Copy, from the data below, each line that has the word "orange".
━━━ DATA TO PROCESS ━━━
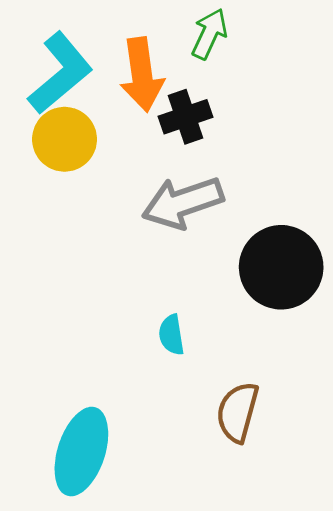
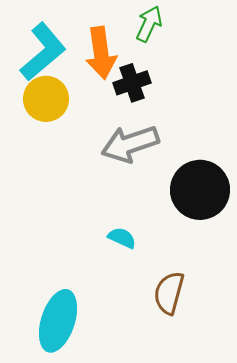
cyan semicircle: (171, 335) -> (122, 238), turned 124

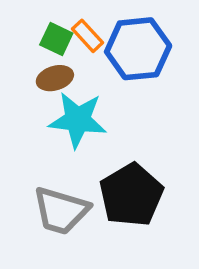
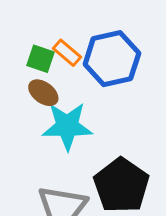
brown ellipse: (55, 78) -> (43, 93), turned 60

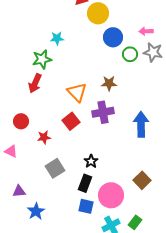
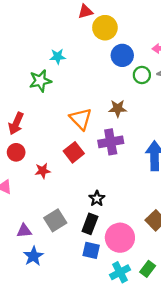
red arrow: (35, 83) -> (16, 123), moved
gray square: (55, 168) -> (55, 220), moved
purple triangle: (19, 191) -> (24, 231), moved

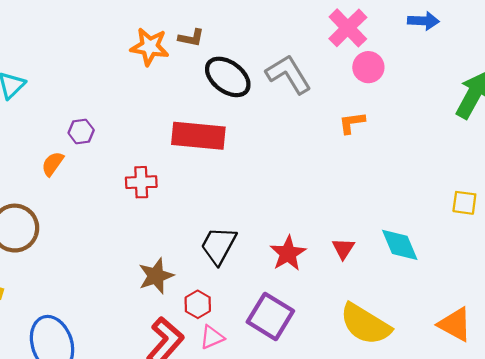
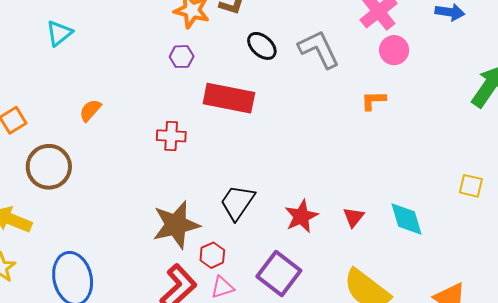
black ellipse: (228, 77) -> (262, 46), size x0.7
purple hexagon: (81, 132) -> (182, 57), moved
brown star: (156, 276) -> (176, 225), size x1.4

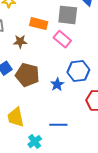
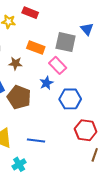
blue star: (57, 84) -> (46, 83), moved
blue line: (58, 125) -> (36, 141), moved

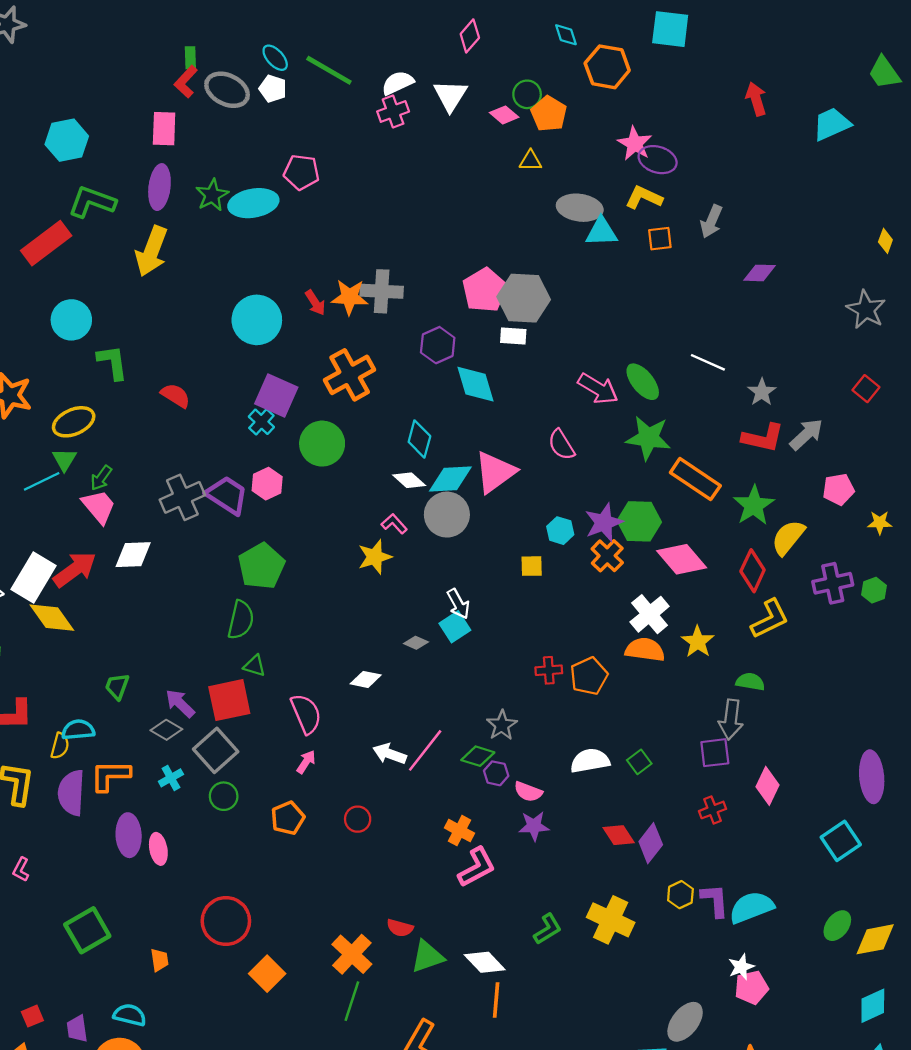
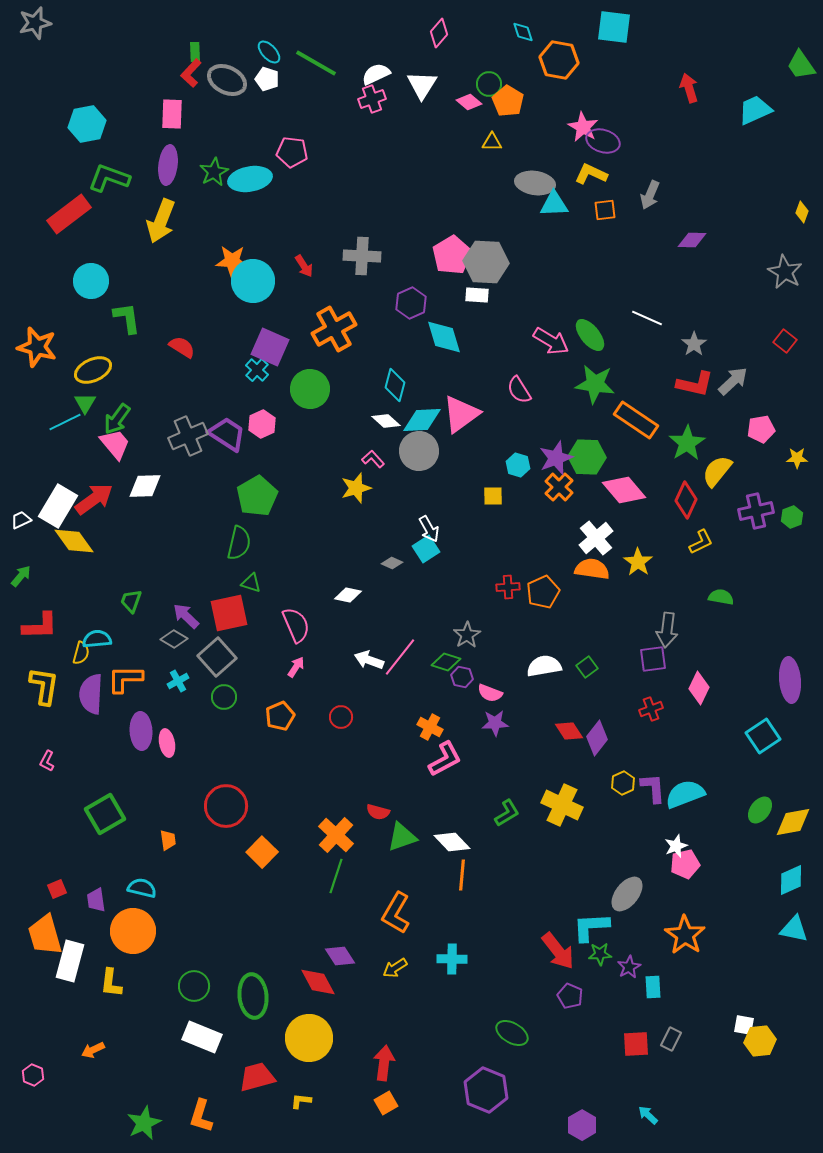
orange star: (350, 297) -> (232, 261), moved
green arrow: (101, 478) -> (117, 419), size x1.4
yellow L-shape: (770, 619) -> (701, 542), size x0.7
green semicircle: (750, 682) -> (721, 597), moved

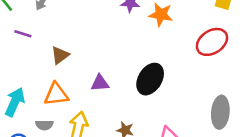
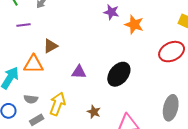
purple line: (23, 34) -> (24, 25), turned -32
orange triangle: (56, 94) -> (33, 64), moved

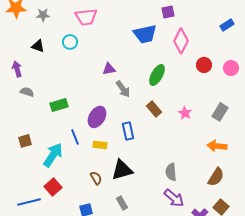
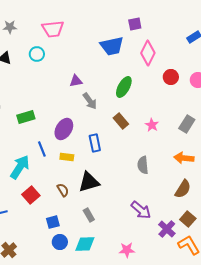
━━━
• **ANSWER SECTION**:
orange star: (350, 297) -> (232, 261), moved
orange triangle: (56, 94) -> (33, 64), moved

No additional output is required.